**TASK INPUTS**
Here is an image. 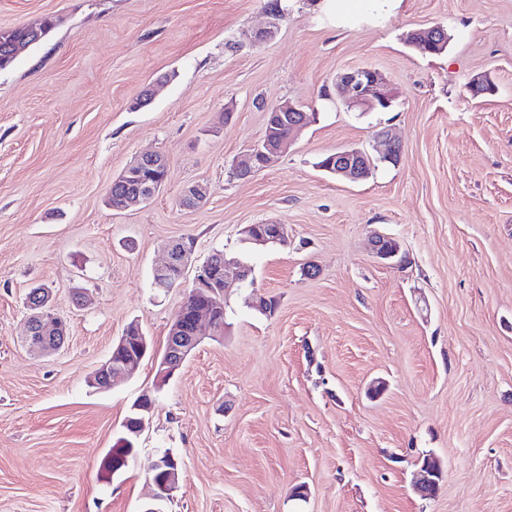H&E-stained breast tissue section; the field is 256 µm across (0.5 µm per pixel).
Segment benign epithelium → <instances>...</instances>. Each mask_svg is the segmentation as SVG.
Listing matches in <instances>:
<instances>
[{"label":"benign epithelium","mask_w":512,"mask_h":512,"mask_svg":"<svg viewBox=\"0 0 512 512\" xmlns=\"http://www.w3.org/2000/svg\"><path fill=\"white\" fill-rule=\"evenodd\" d=\"M266 21L254 32L253 40L258 43L273 40L281 27L282 15L275 9L265 11ZM410 44L436 54L448 47L449 35L442 26H431L411 33ZM336 93L342 96L350 107L366 109H385L391 106L395 98L390 82L377 70L370 67H359L345 70L336 76L334 82ZM271 111L280 115L288 124V134L281 136L275 130L267 131L261 141L250 151L236 160L234 175L247 178L256 171L255 161L267 167L275 158L284 153L294 136L306 125V118L299 115L301 108L290 101L272 106ZM378 142L383 146L379 151V159L400 161L401 156L394 154L400 146L389 135L388 131L377 133ZM372 156L359 148H346L331 153L329 161L319 169L330 175L351 182L367 179L372 173ZM151 165L167 171L166 160L160 153L145 154L128 164L122 171L119 180L134 182L135 189L119 199L107 195L106 204L113 210H126L149 203L163 186L166 177L158 180L139 181L140 171ZM207 189L201 184H193L185 188L181 195L180 205L186 209H195L206 201ZM245 242L256 247L283 242L288 231L283 224H248L241 230ZM394 238L376 234L371 238L370 248L374 257L390 260L400 252V244L390 245ZM167 259L153 270V284L157 288H168L180 281L192 263L193 250L183 242H172L166 247ZM252 274L251 269L235 261H229L221 252H213L205 262L196 268L190 300L185 302L172 318L162 356L156 359V381L162 386L166 384L183 366L188 356L201 343L204 332L202 323L218 328L220 318L218 312L223 307V299L227 290L234 285L246 283ZM27 333L25 342L33 349L51 354L59 350L67 336V324L57 314L52 301L51 290L38 287L34 296L27 299ZM118 348L122 349L121 357L110 359L100 365L88 377V382L99 388L111 389L124 380L140 365L141 361L151 353V346L141 326L134 322L127 326L119 338ZM121 445L125 452L107 454L105 472L115 475L129 464V457L134 455V447L124 440ZM148 480L153 488V499L159 503L170 501L180 490L181 464L169 451H163L147 464ZM442 480L441 467L438 461L430 457L420 466L414 482V490L423 497H431L437 491Z\"/></svg>","instance_id":"7a95c632"}]
</instances>
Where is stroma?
I'll list each match as a JSON object with an SVG mask.
<instances>
[{
	"label": "stroma",
	"instance_id": "1",
	"mask_svg": "<svg viewBox=\"0 0 512 512\" xmlns=\"http://www.w3.org/2000/svg\"><path fill=\"white\" fill-rule=\"evenodd\" d=\"M265 3L0 0V29L57 21L0 71V512H146L145 467L165 450L182 483L164 512H512V0H402L350 19L288 0L258 44ZM434 25L451 36L443 54L407 42ZM356 67L390 81L389 110L322 98ZM478 75L493 92L471 95ZM286 100L307 126L272 166L234 177ZM383 129L398 165L359 182L318 168L339 149L374 152ZM146 152L166 157L165 184L110 210L112 182ZM194 182L208 199L183 209ZM267 222L287 243L242 241ZM375 232L399 239L403 265L371 254ZM171 240L195 264L220 249L253 273L227 295L224 330L160 387L154 358L194 278L153 287ZM40 284L68 325L52 355L24 343ZM133 321L153 357L117 388L88 387ZM145 393L137 457L104 479ZM429 454L443 480L424 499L412 480ZM265 16L266 21L264 25L257 29L253 35V40L258 43L273 40L279 32L283 20L282 15L275 9H266Z\"/></svg>",
	"mask_w": 512,
	"mask_h": 512
}]
</instances>
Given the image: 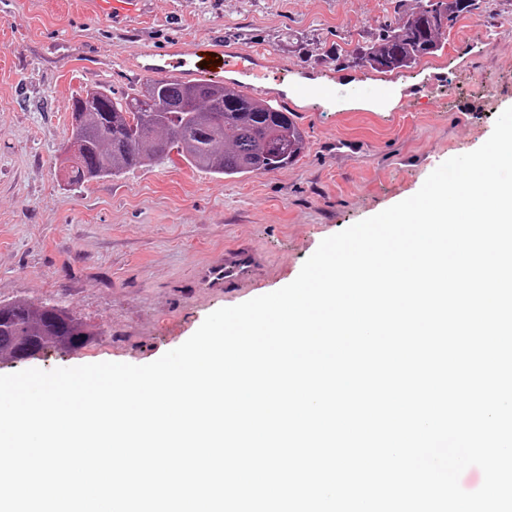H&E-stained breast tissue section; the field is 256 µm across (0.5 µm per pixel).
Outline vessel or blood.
Returning <instances> with one entry per match:
<instances>
[{
    "instance_id": "1",
    "label": "vessel or blood",
    "mask_w": 512,
    "mask_h": 512,
    "mask_svg": "<svg viewBox=\"0 0 512 512\" xmlns=\"http://www.w3.org/2000/svg\"><path fill=\"white\" fill-rule=\"evenodd\" d=\"M140 0H93L97 12L127 18L137 15ZM144 78L159 74L175 75L200 82L210 81L217 73H234L240 76L241 87L253 89L254 85L270 81L281 82V74L262 69L257 52L251 49L224 50L223 46L198 43L192 47L168 51L166 56H149L140 66ZM294 98L317 103L324 107L336 104L338 89L335 78L318 83L301 78L291 84ZM253 256L251 253L230 249L220 262L205 266L200 279L205 288L220 291L226 288L246 286L251 279Z\"/></svg>"
}]
</instances>
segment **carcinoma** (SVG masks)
Wrapping results in <instances>:
<instances>
[{"instance_id": "1", "label": "carcinoma", "mask_w": 512, "mask_h": 512, "mask_svg": "<svg viewBox=\"0 0 512 512\" xmlns=\"http://www.w3.org/2000/svg\"><path fill=\"white\" fill-rule=\"evenodd\" d=\"M469 7L462 0H420L418 10L381 27L349 58L376 72L411 68L442 49L443 35ZM77 110L81 120L68 141L78 162L64 167L70 185L149 166L173 152L219 177L269 173L296 163L306 149L305 134L290 113L227 86L178 83L167 76L126 96L98 86L74 99L71 111ZM93 336L57 304L0 302V362Z\"/></svg>"}]
</instances>
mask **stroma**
Instances as JSON below:
<instances>
[{
  "mask_svg": "<svg viewBox=\"0 0 512 512\" xmlns=\"http://www.w3.org/2000/svg\"><path fill=\"white\" fill-rule=\"evenodd\" d=\"M418 0H145L116 22L90 0H0V301L57 303L96 333L84 348L0 363V375L100 362L145 365L183 344L212 312L274 292L320 242L419 191L472 152L512 107V0H473L436 55L381 74L340 49L371 41ZM260 51L267 70L318 81L341 99L292 103L304 156L288 168L220 178L179 156L70 185L58 152L85 89H140L150 52L196 41ZM434 73L438 102L369 108L384 80ZM244 245L250 287L213 292L197 270Z\"/></svg>",
  "mask_w": 512,
  "mask_h": 512,
  "instance_id": "obj_1",
  "label": "stroma"
}]
</instances>
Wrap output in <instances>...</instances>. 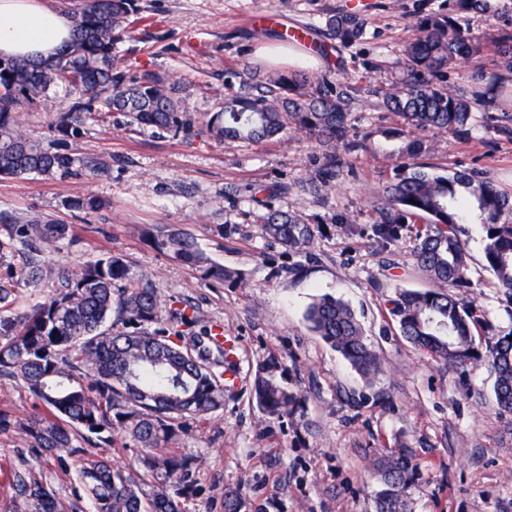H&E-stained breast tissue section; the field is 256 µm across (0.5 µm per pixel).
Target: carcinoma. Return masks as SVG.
Segmentation results:
<instances>
[{"mask_svg": "<svg viewBox=\"0 0 512 512\" xmlns=\"http://www.w3.org/2000/svg\"><path fill=\"white\" fill-rule=\"evenodd\" d=\"M499 13L496 0H448V12L424 9L404 39L399 75L381 91L385 108L403 120L388 134L403 140L395 176L375 200L384 241L403 224H427L411 252L413 264L429 282L426 289H401L389 300V313L415 348L443 366L482 362L494 376L497 406L512 411V332L493 333L476 344L482 328L475 302L449 292L469 287L465 224L485 233L486 269L502 300L512 308V189L477 169L440 173L415 162L430 150L427 133L466 136L477 123L474 99L480 91L450 89L448 69L492 57L495 69L477 80L509 95L512 31L488 38L464 25L471 15ZM70 42L41 60L0 57V178L66 174L80 162L59 141L53 146L31 137L18 121L21 106L46 101L58 85L73 95L57 124L69 138L85 120L113 114L127 125L177 135L190 129L176 88L151 71L132 74L115 55V45L144 21L136 0H85L73 16ZM368 20L360 13L333 11L324 21L319 44L331 49L362 40ZM360 88L345 76L327 78L307 68L271 70L261 77L226 71L224 105L209 114L205 127L217 141L272 140L299 135L323 148L312 182L327 189L349 171L345 155L357 145L347 139L351 110ZM486 122L512 136V112L484 113ZM264 235L291 252L308 248L314 228L300 216L270 207L257 216ZM71 238L68 224H14L0 239V385L21 383L34 400L24 418L0 409V431L19 434L28 447L62 465H74L76 483L92 512H182L181 500L196 490L201 459L178 452L192 422L224 409V374L235 372L231 350L213 328L199 333L162 318L164 299L146 274L120 256L106 253L74 266L40 259L49 247ZM222 283L234 272L210 260L193 238L169 232L156 240ZM21 259V265L15 259ZM32 287L48 283L51 295L20 308L17 281ZM308 329L342 355L366 380L379 375L384 360L366 342L354 311L344 301L322 295L305 312ZM251 399L270 417L302 412L305 397L288 389L285 367L270 354L257 362ZM121 446L133 462L119 465L104 456L85 457L86 448ZM377 480L375 512H409L419 464L405 443L371 459ZM10 512H76L48 481L24 468L11 470ZM239 488L224 489V512H240Z\"/></svg>", "mask_w": 512, "mask_h": 512, "instance_id": "obj_1", "label": "carcinoma"}]
</instances>
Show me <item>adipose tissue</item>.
Instances as JSON below:
<instances>
[{
  "instance_id": "ef3b65f1",
  "label": "adipose tissue",
  "mask_w": 512,
  "mask_h": 512,
  "mask_svg": "<svg viewBox=\"0 0 512 512\" xmlns=\"http://www.w3.org/2000/svg\"><path fill=\"white\" fill-rule=\"evenodd\" d=\"M71 33L70 16L53 0H0V56L45 59Z\"/></svg>"
}]
</instances>
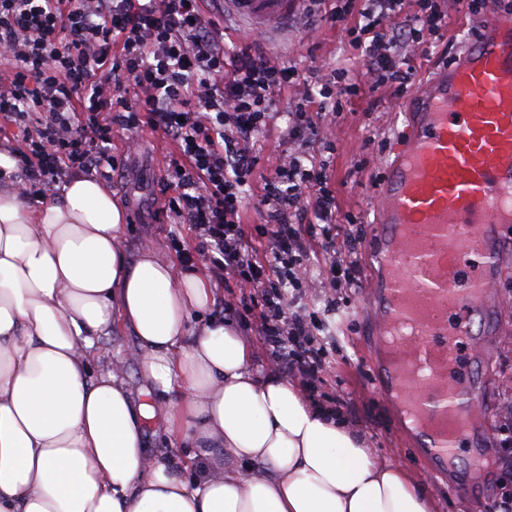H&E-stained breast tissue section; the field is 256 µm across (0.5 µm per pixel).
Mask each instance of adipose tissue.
<instances>
[{"label":"adipose tissue","mask_w":512,"mask_h":512,"mask_svg":"<svg viewBox=\"0 0 512 512\" xmlns=\"http://www.w3.org/2000/svg\"><path fill=\"white\" fill-rule=\"evenodd\" d=\"M125 228L93 176L35 205L0 185V512H435L363 433L255 370L223 321L189 334L215 302L209 282L153 248L126 254ZM117 326L186 463L150 447L155 409L120 369L89 378L96 339Z\"/></svg>","instance_id":"1"}]
</instances>
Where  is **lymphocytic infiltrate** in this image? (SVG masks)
<instances>
[{
    "label": "lymphocytic infiltrate",
    "mask_w": 512,
    "mask_h": 512,
    "mask_svg": "<svg viewBox=\"0 0 512 512\" xmlns=\"http://www.w3.org/2000/svg\"><path fill=\"white\" fill-rule=\"evenodd\" d=\"M203 0H0V125L17 129L11 149L22 198L53 196L72 172L107 176L112 133L163 132L177 147L165 185L174 223L193 227L197 247L183 263L204 265L238 293L225 300L229 321L255 322L269 359L300 386L329 368L313 314L292 310L289 289L302 286L312 245L330 251L331 287L356 283L350 255L361 243L354 224L336 216L327 166L282 156L261 183L251 176L257 142L277 119L287 84L301 92L288 114L291 139L319 138L327 114H339L358 88L345 71L302 75L252 46L224 47ZM412 22L396 21L401 0H334L327 22L348 25L350 49L366 63L373 87L406 93L415 70L404 47L424 51L445 28L441 0H417ZM330 110H311L315 98ZM260 223H243L247 200ZM268 241L257 254L253 241Z\"/></svg>",
    "instance_id": "obj_1"
}]
</instances>
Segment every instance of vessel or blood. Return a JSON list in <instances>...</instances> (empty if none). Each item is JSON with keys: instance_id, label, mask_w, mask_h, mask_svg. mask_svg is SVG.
Instances as JSON below:
<instances>
[{"instance_id": "b4317fda", "label": "vessel or blood", "mask_w": 512, "mask_h": 512, "mask_svg": "<svg viewBox=\"0 0 512 512\" xmlns=\"http://www.w3.org/2000/svg\"><path fill=\"white\" fill-rule=\"evenodd\" d=\"M301 0H224L228 14L274 36L286 34ZM417 118L398 133L376 209L384 230L375 251L387 276L369 293L368 306L381 323L412 320L437 358L470 349L449 330L490 319L488 295L502 266L497 247L476 252L467 231L497 234L498 216L512 212V20L488 19L461 49L456 63L438 70L413 96ZM444 378L445 404L478 419L483 391L471 383V398L456 402ZM441 424L423 459L431 466L455 456L462 440Z\"/></svg>"}]
</instances>
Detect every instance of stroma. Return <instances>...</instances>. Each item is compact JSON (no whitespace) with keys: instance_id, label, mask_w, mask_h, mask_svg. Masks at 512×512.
<instances>
[{"instance_id":"1","label":"stroma","mask_w":512,"mask_h":512,"mask_svg":"<svg viewBox=\"0 0 512 512\" xmlns=\"http://www.w3.org/2000/svg\"><path fill=\"white\" fill-rule=\"evenodd\" d=\"M314 0H305L288 33L269 37L247 29L229 16L213 13L212 18L224 29V43L236 48L243 42H258L280 63L299 72L315 66L343 67L351 82L360 87L359 96L344 102V110L323 136L306 144L289 139L286 119H278L274 128L260 141L258 173L273 167L284 153H307L329 164L330 187L336 196L340 216L355 218L364 238L357 255L359 285L355 288L332 289L326 279L329 257L319 253L310 272L309 287L298 290L300 306L308 311H322L328 298H335L336 312L324 317L319 332L323 353L331 370L323 383L307 391L306 396L319 406L331 401L343 405L345 419L369 440L377 456L399 461L418 484L434 497L438 512H487L492 500L512 495V481L504 477L512 449L501 448L503 410L512 404V228L500 234L503 273L490 297L495 312L485 331L487 351L480 365L471 366L461 358L462 371H474L487 391L482 418L485 438L478 446L490 460V467L476 481H469L468 448L458 453L459 464L451 474L432 478L421 464V448L401 429L397 413L374 390L373 348L367 340L373 334L365 310L366 291L381 279L379 267L369 257L374 246V205L383 178L382 163L387 158L391 141L402 129V113L411 102L410 94L393 95L391 89H372L361 58L348 48L346 29L325 23L312 24L310 10ZM448 25L435 39L427 54L418 56L413 86H420L431 71L454 60L464 42L472 38L482 23L479 15L461 11L455 0L447 7ZM136 147H129L124 135L112 139V156L116 170L106 185L126 210L124 249L132 254L143 247L155 248L165 259L178 255L174 241L194 243L188 225L172 223L165 211L168 192L162 182L174 147L161 133L143 130ZM137 344L131 332L113 329L95 343L91 375H98L107 365L121 367L134 392H149L150 384L138 364L128 353ZM469 481V489H460L461 481Z\"/></svg>"}]
</instances>
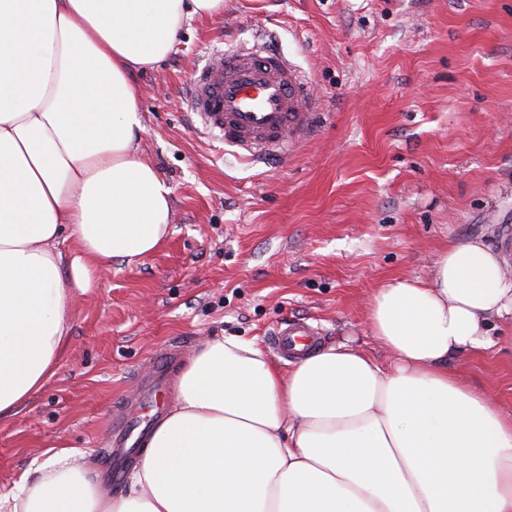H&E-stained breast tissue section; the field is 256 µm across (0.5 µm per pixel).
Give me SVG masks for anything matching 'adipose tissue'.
I'll return each mask as SVG.
<instances>
[{
  "mask_svg": "<svg viewBox=\"0 0 512 512\" xmlns=\"http://www.w3.org/2000/svg\"><path fill=\"white\" fill-rule=\"evenodd\" d=\"M224 0H0V419L56 374L75 290L171 233V188L138 153L131 74ZM512 313V278L478 241L432 281L367 309L385 364L346 343L289 371L256 341H206L174 372L126 488L46 450L0 512H512V416L453 373Z\"/></svg>",
  "mask_w": 512,
  "mask_h": 512,
  "instance_id": "1",
  "label": "adipose tissue"
}]
</instances>
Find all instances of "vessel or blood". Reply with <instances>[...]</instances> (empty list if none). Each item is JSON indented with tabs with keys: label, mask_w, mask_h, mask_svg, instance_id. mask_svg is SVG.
Segmentation results:
<instances>
[{
	"label": "vessel or blood",
	"mask_w": 512,
	"mask_h": 512,
	"mask_svg": "<svg viewBox=\"0 0 512 512\" xmlns=\"http://www.w3.org/2000/svg\"><path fill=\"white\" fill-rule=\"evenodd\" d=\"M186 102L199 133L249 161L299 150L315 116L307 77L278 50L259 44L222 52L218 64L197 68L187 84ZM317 342L315 329L303 320L287 323L270 338L273 351L286 359L304 357ZM137 427L128 415L113 425L116 464L134 460L127 442Z\"/></svg>",
	"instance_id": "vessel-or-blood-1"
}]
</instances>
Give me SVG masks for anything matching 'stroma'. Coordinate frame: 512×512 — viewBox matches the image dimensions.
Instances as JSON below:
<instances>
[{"mask_svg": "<svg viewBox=\"0 0 512 512\" xmlns=\"http://www.w3.org/2000/svg\"><path fill=\"white\" fill-rule=\"evenodd\" d=\"M255 41L306 73L321 110L302 148L256 164L196 133L185 101L214 49ZM132 79L172 233L75 295L57 373L0 419V493L52 447L103 470L156 359L217 336L265 348L302 319L386 363L367 325L378 288L430 278L468 239L512 273V0H226ZM488 328L491 348L449 366L512 413V316Z\"/></svg>", "mask_w": 512, "mask_h": 512, "instance_id": "1", "label": "stroma"}]
</instances>
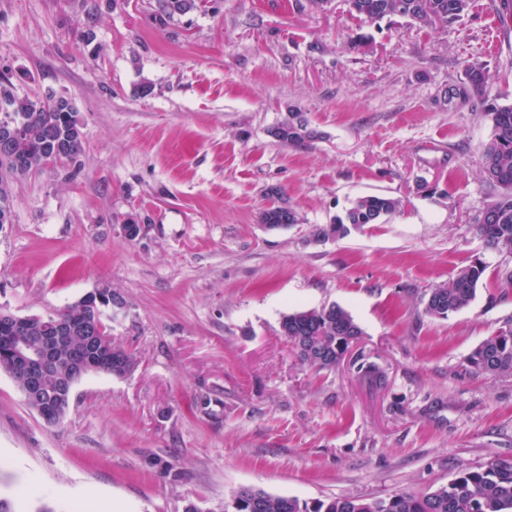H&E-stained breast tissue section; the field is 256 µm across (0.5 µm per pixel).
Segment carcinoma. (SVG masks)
<instances>
[{
	"label": "carcinoma",
	"instance_id": "carcinoma-1",
	"mask_svg": "<svg viewBox=\"0 0 512 512\" xmlns=\"http://www.w3.org/2000/svg\"><path fill=\"white\" fill-rule=\"evenodd\" d=\"M201 2L156 0L157 12L172 19L200 9ZM349 5L351 15L362 22L398 16L429 27L457 23L468 13L471 0H349ZM465 75L467 82L456 89V94L482 95L490 79L485 66L469 62ZM485 114L491 122L492 135L482 148V173L498 188V194L477 219L476 228L487 248L512 255V104L491 103ZM12 124L24 125L28 135L12 153L0 154V213L8 214L15 182L49 165L75 164L84 151V133L73 103L51 94L38 100L21 97L14 93L9 77L0 75V131ZM319 137L300 112L288 113V130L276 134L278 141L297 148H306ZM399 208L400 201L393 197H360L319 235L340 236L349 224H377ZM296 216L295 209L282 201L264 209L261 222L270 227L290 225ZM485 271V263L475 259L452 276L447 285L431 289L424 302L425 314L444 318L467 307ZM111 302H122V296L109 287L99 299L89 292L46 316H30L29 325L23 330L9 323L0 324V363L6 360L14 339L37 342L49 321L71 325L70 333L57 346L58 365L44 375L43 399L28 403V408L40 417H45L49 399L60 389L71 355L86 346L89 333L110 335L107 304ZM280 328L301 364L319 369L336 367L348 346L362 336L352 316L336 305L290 313L282 318ZM110 345V355L100 360L101 371L118 377L134 371L138 365L135 354L114 341ZM467 370L490 378L512 376V327L498 331L475 347L467 357ZM224 512H512V459L493 457L422 495L394 493L387 497L345 496L307 502L243 488L224 503Z\"/></svg>",
	"mask_w": 512,
	"mask_h": 512
}]
</instances>
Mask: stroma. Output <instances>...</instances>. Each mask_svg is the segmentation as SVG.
<instances>
[{"label": "stroma", "instance_id": "35a3bbf8", "mask_svg": "<svg viewBox=\"0 0 512 512\" xmlns=\"http://www.w3.org/2000/svg\"><path fill=\"white\" fill-rule=\"evenodd\" d=\"M494 2L423 28L361 22L347 0H205L166 21L155 0H0V73L19 95L71 99L85 135L78 163L12 187L0 311L45 315L111 284L112 336L140 359L82 379L51 426L0 372V499L16 512H223L247 487L420 494L512 458V377L465 369L512 326V256L476 231L497 194L481 173L484 109L512 102V21ZM468 60L492 74L483 97L451 94ZM292 109L320 134L309 148L272 135ZM366 195L401 209L319 236ZM282 199L301 221L267 229L259 215ZM477 257L471 303L425 315L430 289ZM333 304L363 334L317 371L280 322Z\"/></svg>", "mask_w": 512, "mask_h": 512}]
</instances>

**WRITTEN EXERCISE**
From the data above, work out how many lines hold "item". Answer with the number alone.

**RESULT**
4